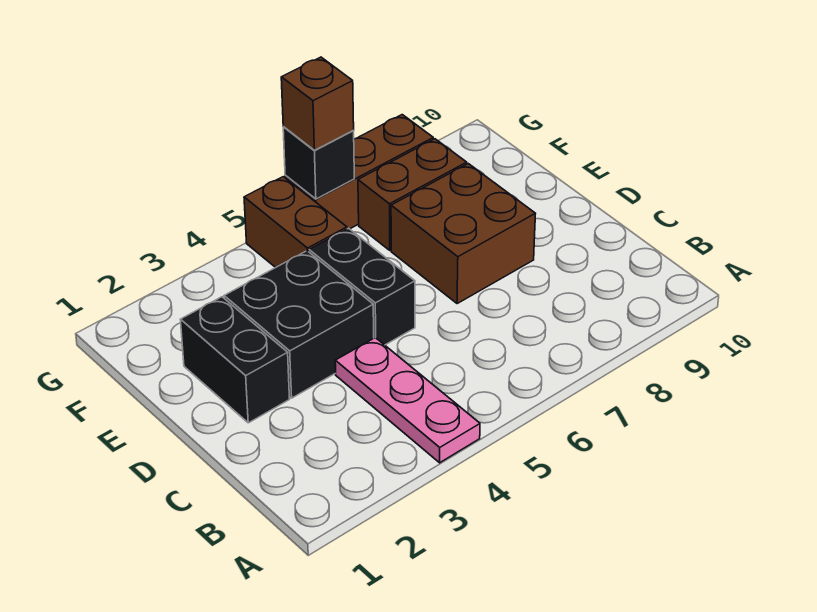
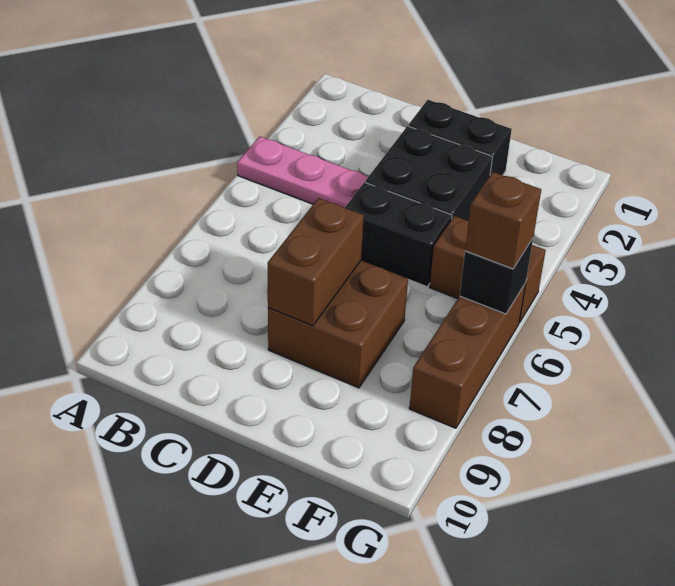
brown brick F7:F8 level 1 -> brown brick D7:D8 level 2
--
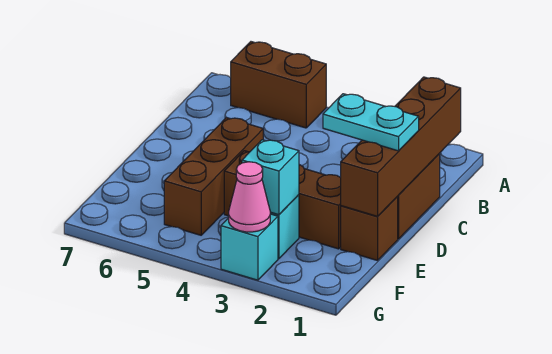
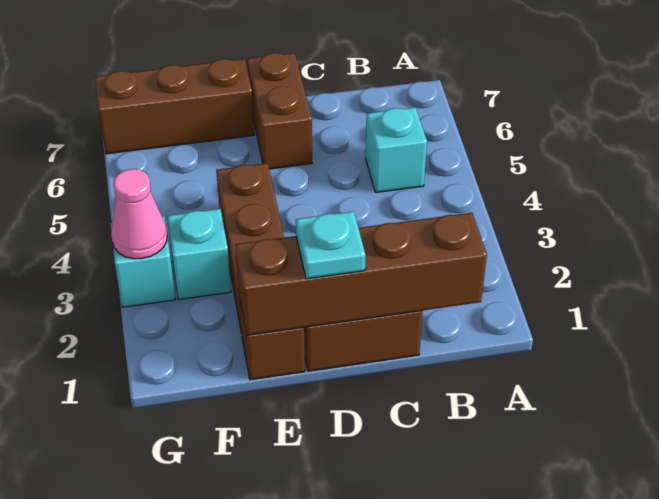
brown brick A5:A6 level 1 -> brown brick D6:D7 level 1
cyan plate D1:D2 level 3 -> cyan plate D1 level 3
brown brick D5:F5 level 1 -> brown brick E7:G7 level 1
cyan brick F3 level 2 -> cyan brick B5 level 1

Task prompt: All lines in the listing above from the line containing "brown brick D5:F5" to the line containing "cyan brick F3", inclusive, should be retyped exactly; no other lines should appear.

Reply to the task:
brown brick D5:F5 level 1 -> brown brick E7:G7 level 1
cyan brick F3 level 2 -> cyan brick B5 level 1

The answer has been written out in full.